◆ REQUIRED WORK: State how many lines of the records below contain the string "kern", treating uppercase and lowercase as different, and reply with the number alone.
***** GIVEN INFORMATION
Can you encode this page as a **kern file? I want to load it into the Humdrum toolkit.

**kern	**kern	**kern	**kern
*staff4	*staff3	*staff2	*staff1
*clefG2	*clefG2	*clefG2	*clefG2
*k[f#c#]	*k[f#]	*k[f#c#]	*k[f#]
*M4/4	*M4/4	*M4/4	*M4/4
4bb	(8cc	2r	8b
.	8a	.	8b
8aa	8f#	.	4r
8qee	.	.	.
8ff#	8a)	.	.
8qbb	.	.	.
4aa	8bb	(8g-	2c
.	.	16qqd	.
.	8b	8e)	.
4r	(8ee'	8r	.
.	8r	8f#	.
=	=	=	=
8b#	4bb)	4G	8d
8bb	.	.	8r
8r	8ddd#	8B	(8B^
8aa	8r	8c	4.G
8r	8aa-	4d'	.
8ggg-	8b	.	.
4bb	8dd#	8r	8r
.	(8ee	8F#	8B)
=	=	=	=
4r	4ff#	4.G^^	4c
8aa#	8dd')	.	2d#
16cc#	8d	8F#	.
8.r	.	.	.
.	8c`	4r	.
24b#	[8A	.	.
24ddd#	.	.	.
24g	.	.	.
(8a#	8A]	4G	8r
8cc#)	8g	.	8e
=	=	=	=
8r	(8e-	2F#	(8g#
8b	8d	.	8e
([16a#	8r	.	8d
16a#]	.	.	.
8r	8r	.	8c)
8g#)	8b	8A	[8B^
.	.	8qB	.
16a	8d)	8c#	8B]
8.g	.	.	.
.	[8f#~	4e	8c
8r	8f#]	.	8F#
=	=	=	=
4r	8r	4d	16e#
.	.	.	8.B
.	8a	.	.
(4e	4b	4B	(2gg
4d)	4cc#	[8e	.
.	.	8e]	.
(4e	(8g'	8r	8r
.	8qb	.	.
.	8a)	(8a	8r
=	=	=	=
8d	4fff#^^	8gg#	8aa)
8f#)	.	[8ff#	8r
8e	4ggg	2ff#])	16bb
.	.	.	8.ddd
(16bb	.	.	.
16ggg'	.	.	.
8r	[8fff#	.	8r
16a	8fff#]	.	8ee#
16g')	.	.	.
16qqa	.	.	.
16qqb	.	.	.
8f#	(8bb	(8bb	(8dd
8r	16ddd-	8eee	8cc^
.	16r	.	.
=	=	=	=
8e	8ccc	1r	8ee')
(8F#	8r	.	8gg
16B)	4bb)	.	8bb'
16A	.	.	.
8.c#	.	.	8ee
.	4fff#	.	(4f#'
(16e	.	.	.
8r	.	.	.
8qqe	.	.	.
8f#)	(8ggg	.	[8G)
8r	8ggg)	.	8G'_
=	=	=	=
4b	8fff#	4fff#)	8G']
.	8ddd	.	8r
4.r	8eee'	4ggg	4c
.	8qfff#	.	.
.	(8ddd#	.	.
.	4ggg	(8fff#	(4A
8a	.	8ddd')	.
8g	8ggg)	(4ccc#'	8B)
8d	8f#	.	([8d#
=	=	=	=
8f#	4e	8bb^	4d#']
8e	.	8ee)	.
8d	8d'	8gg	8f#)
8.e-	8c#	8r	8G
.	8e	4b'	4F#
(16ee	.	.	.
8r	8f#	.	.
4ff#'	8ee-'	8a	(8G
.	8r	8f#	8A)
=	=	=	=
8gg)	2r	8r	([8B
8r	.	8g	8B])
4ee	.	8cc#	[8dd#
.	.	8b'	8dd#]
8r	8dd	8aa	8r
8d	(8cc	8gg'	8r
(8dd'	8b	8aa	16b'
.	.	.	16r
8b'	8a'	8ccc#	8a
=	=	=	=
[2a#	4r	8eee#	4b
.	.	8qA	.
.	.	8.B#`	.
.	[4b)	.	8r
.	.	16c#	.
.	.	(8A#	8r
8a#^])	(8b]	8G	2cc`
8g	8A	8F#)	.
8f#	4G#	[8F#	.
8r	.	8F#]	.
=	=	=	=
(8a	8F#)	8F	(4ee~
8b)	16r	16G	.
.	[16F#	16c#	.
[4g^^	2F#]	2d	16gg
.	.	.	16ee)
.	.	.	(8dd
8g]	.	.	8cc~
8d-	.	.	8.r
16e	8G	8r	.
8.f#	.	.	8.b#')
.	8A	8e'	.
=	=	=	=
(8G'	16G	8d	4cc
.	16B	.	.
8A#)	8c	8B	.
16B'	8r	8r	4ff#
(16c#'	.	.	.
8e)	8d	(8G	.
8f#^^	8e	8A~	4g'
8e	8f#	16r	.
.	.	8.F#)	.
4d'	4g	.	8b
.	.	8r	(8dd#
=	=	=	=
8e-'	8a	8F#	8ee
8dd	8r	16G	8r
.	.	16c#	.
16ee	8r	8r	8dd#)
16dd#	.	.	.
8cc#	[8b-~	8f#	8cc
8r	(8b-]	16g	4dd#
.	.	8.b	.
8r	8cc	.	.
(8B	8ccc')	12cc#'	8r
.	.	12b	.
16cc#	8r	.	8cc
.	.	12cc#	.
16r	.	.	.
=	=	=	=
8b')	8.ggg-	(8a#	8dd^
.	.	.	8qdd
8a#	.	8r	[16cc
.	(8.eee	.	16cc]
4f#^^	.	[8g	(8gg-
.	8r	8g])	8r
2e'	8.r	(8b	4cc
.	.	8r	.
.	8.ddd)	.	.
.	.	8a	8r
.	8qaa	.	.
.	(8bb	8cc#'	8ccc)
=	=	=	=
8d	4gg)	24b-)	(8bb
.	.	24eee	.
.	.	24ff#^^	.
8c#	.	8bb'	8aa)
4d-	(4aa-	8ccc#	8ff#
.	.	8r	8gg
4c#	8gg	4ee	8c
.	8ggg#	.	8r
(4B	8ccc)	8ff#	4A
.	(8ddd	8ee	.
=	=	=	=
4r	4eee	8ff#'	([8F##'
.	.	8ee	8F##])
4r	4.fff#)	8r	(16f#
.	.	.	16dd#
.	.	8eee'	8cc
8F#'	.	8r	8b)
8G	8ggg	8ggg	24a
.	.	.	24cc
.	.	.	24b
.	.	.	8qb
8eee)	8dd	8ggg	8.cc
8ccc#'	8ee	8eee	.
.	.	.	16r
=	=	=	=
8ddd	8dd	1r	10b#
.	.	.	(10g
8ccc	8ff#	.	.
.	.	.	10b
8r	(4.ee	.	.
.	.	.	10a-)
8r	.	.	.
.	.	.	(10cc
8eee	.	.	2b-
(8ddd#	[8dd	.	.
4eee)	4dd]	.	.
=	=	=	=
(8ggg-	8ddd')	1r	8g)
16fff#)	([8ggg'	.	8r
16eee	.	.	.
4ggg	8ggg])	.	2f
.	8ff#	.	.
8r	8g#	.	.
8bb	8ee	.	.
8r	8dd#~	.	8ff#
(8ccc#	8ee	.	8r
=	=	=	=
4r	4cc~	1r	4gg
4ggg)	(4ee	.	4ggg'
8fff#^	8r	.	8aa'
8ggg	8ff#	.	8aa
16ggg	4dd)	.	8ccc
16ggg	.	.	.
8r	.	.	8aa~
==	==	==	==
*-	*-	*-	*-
**********
◆ EXERCISE ANSWER: 2